*** Block opens ***

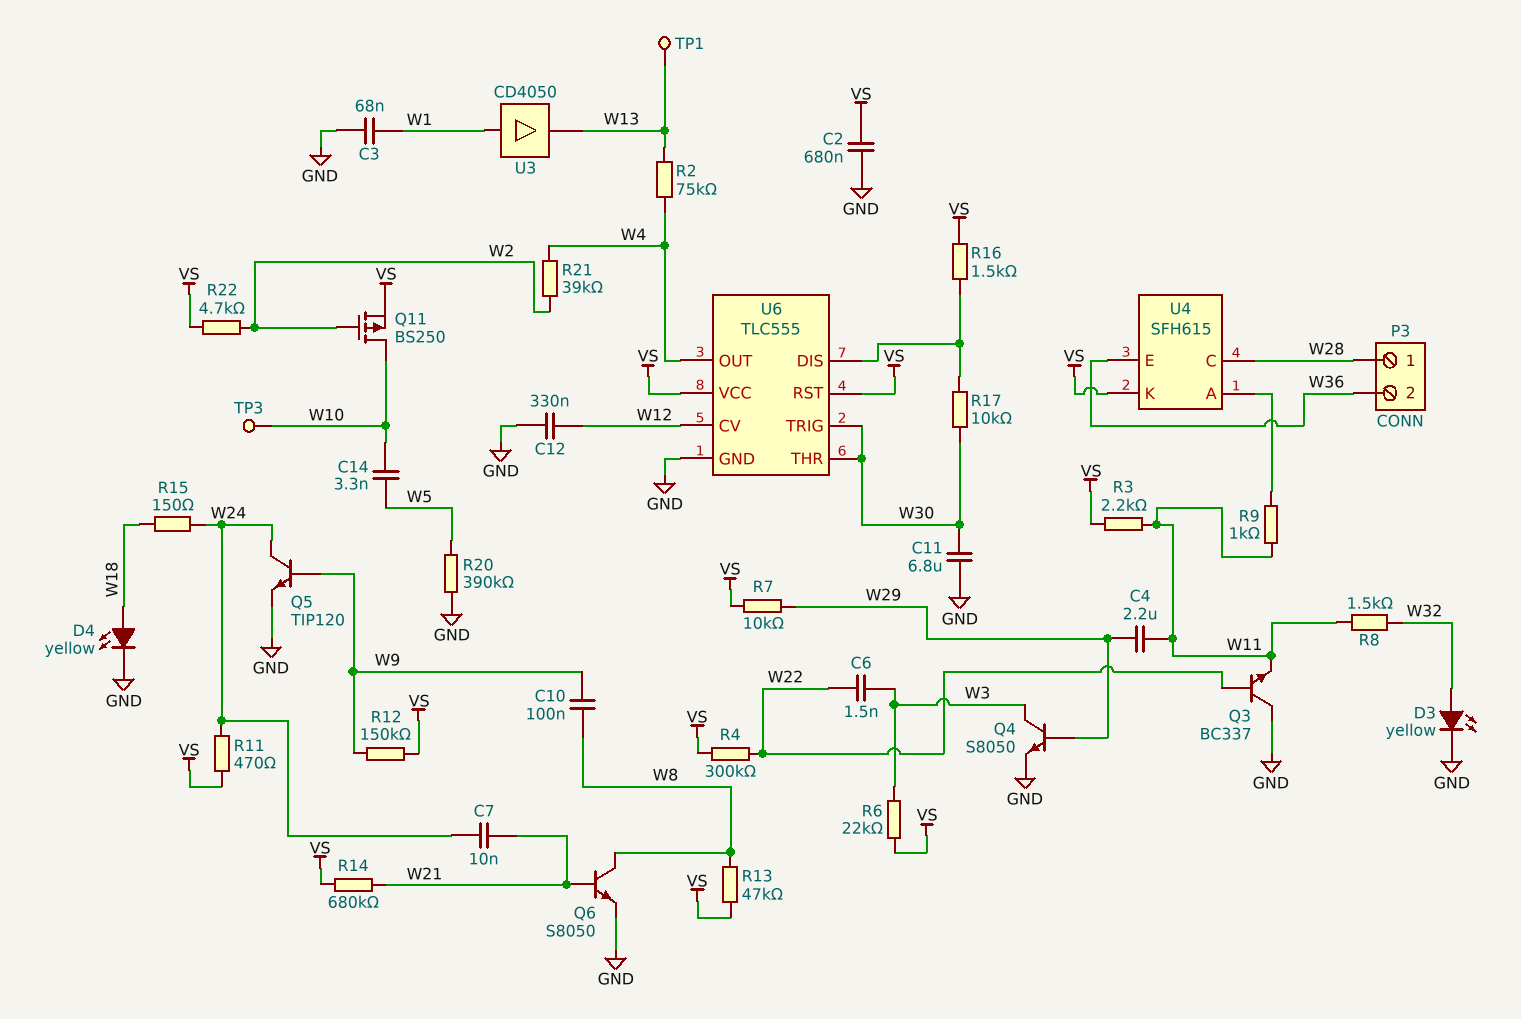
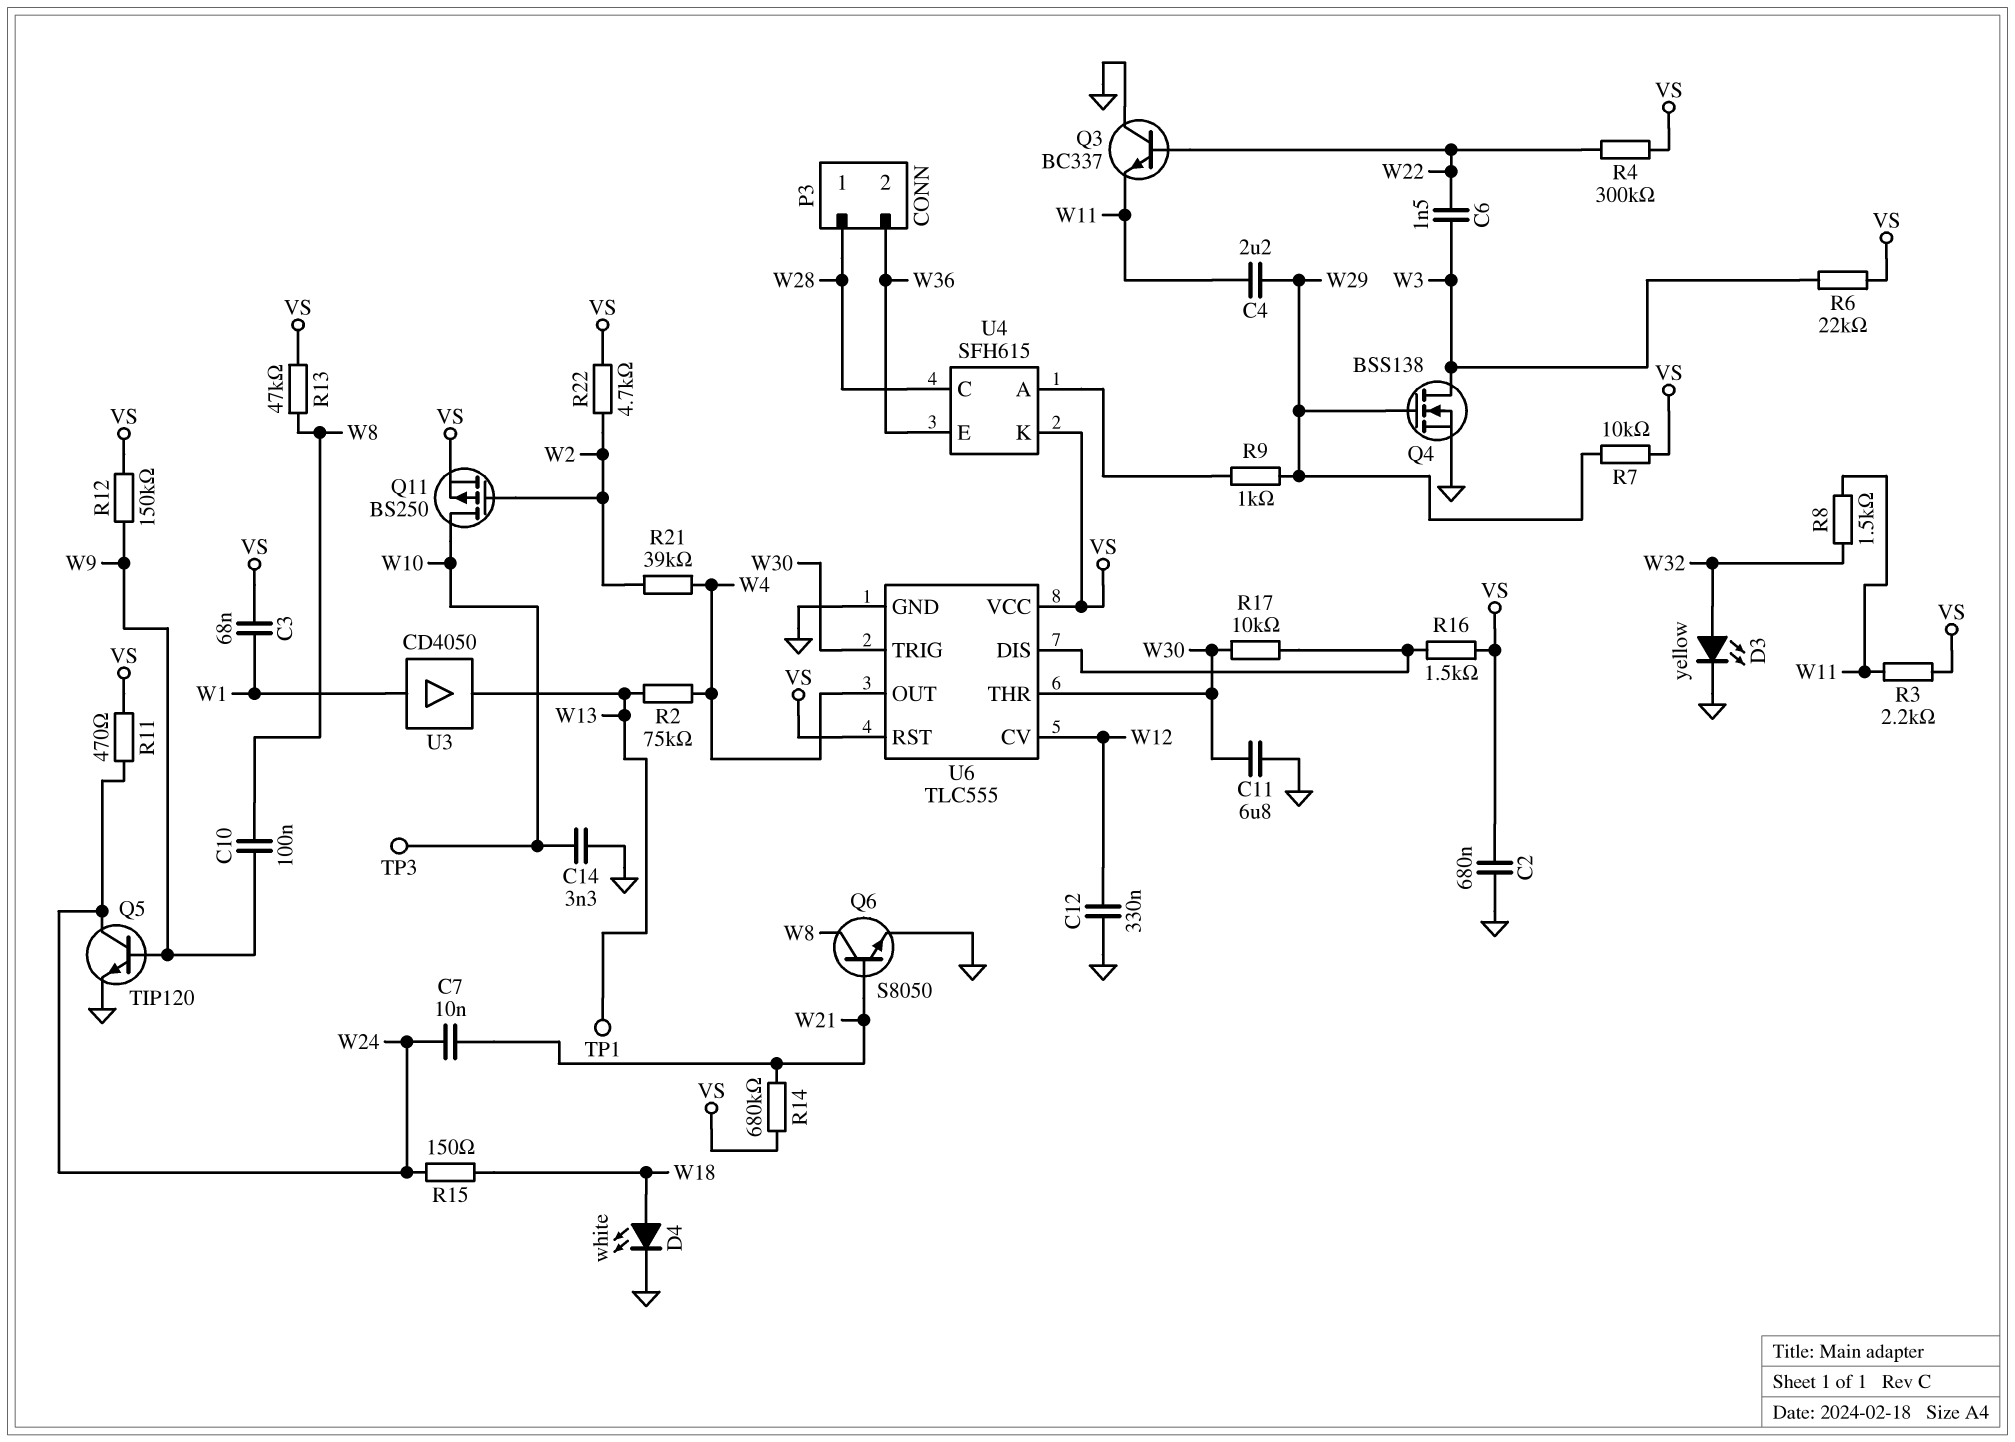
C3: 68nF (GND, W1) -> 68nF (VS, W1)
C14: 3.3nF (W5, W10) -> 3.3nF (GND, W10)
D4: LED yellow (A W18, K GND) -> LED white (A W18, K GND)
Q4: NPN S8050 (B W29, C W3, E GND) -> NMOS BSS138 (G W29, D W3, S GND)
R9: 1k (U4/A, W11) -> 1k (U4/A, W29)
R20: 390k (GND, W5) -> none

*** Block closes ***

> **HOW TO COMPLETE THIS TASK**:
Give back, unchanged, every line from the one with "D4: LED yellow" to the end of the entries above.

> **THE ANSWER**:
D4: LED yellow (A W18, K GND) -> LED white (A W18, K GND)
Q4: NPN S8050 (B W29, C W3, E GND) -> NMOS BSS138 (G W29, D W3, S GND)
R9: 1k (U4/A, W11) -> 1k (U4/A, W29)
R20: 390k (GND, W5) -> none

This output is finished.